→ **Records for processing**

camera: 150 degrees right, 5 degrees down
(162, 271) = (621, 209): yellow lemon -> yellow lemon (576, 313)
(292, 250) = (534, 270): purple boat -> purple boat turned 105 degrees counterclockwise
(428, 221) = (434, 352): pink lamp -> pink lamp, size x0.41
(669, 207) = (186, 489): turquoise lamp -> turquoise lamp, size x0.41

==

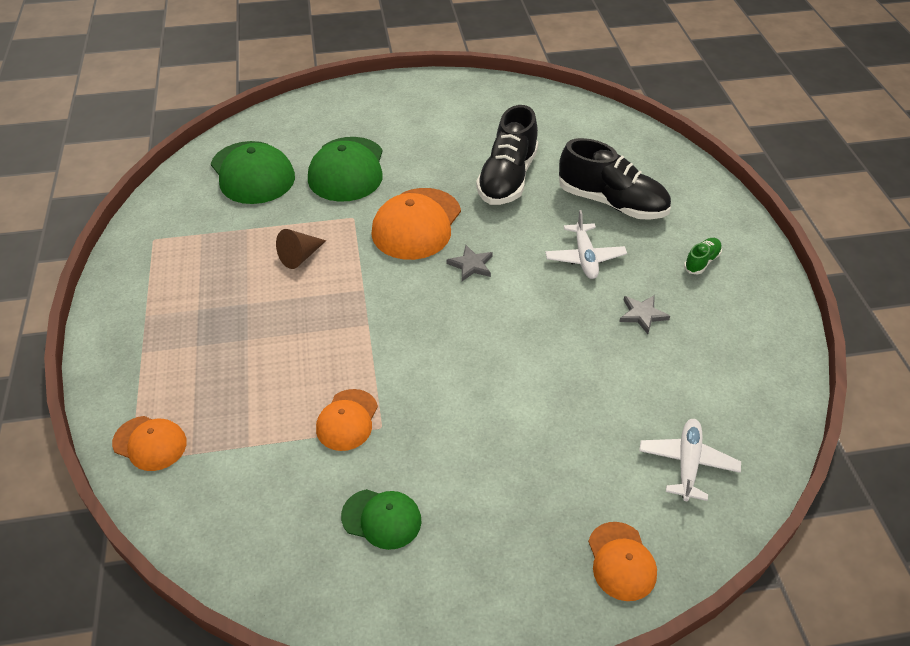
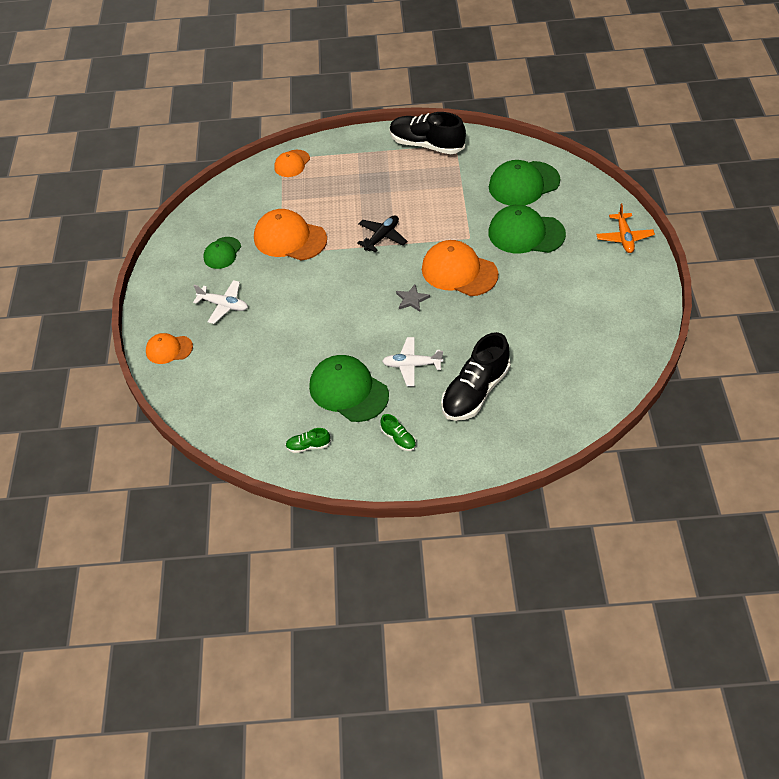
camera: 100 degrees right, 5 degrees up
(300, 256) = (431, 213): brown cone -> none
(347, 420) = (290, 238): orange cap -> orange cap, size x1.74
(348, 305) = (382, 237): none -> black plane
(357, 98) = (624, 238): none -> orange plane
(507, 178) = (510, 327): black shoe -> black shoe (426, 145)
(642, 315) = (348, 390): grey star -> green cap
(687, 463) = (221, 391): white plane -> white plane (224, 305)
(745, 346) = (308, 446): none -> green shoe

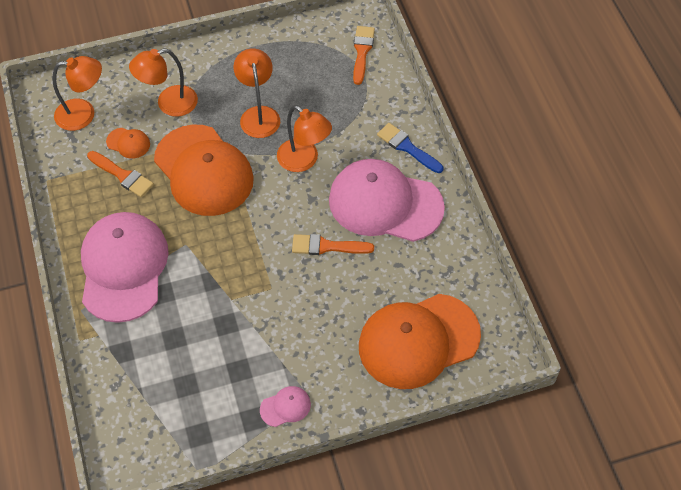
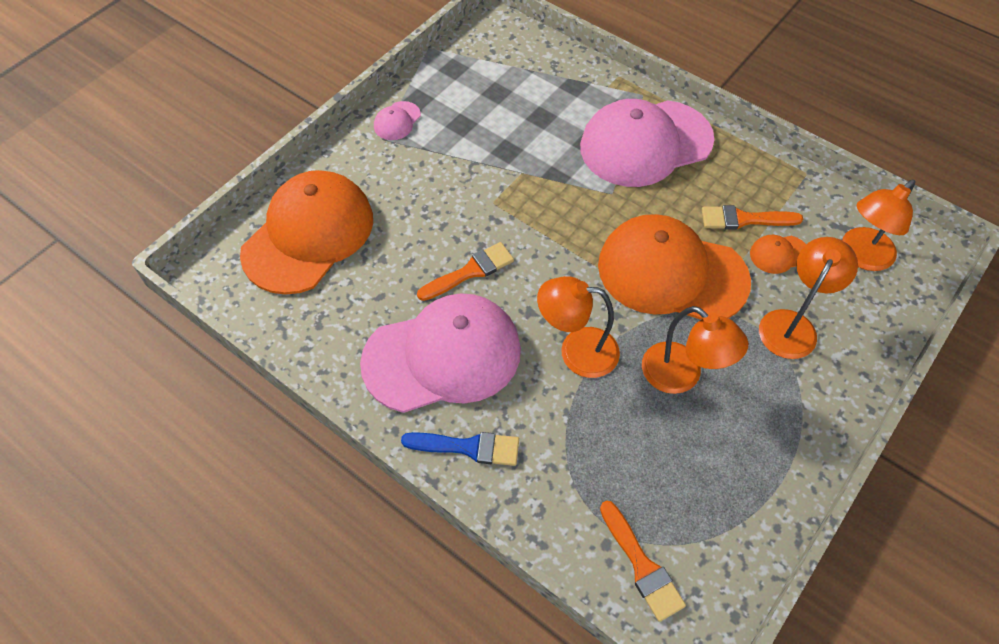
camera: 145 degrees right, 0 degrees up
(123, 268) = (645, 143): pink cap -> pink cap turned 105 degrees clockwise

--

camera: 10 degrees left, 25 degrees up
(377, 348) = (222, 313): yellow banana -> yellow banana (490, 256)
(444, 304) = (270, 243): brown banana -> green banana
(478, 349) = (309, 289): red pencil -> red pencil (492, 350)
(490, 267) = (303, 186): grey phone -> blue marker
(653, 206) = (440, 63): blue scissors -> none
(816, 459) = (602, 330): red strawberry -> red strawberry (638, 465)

→ **Your instructions**
From the records above, give again exactly the lines running from the line with "camera: 150 degrees right, 5 degrees down" to the line with "(669, 207) = (186, 489): turquoise", inclusive.

→ **Solution for this exercise**
camera: 150 degrees right, 5 degrees down
(162, 271) = (621, 209): yellow lemon -> yellow lemon (576, 313)
(292, 250) = (534, 270): purple boat -> purple boat turned 105 degrees counterclockwise
(428, 221) = (434, 352): pink lamp -> pink lamp, size x0.41
(669, 207) = (186, 489): turquoise lamp -> turquoise lamp, size x0.41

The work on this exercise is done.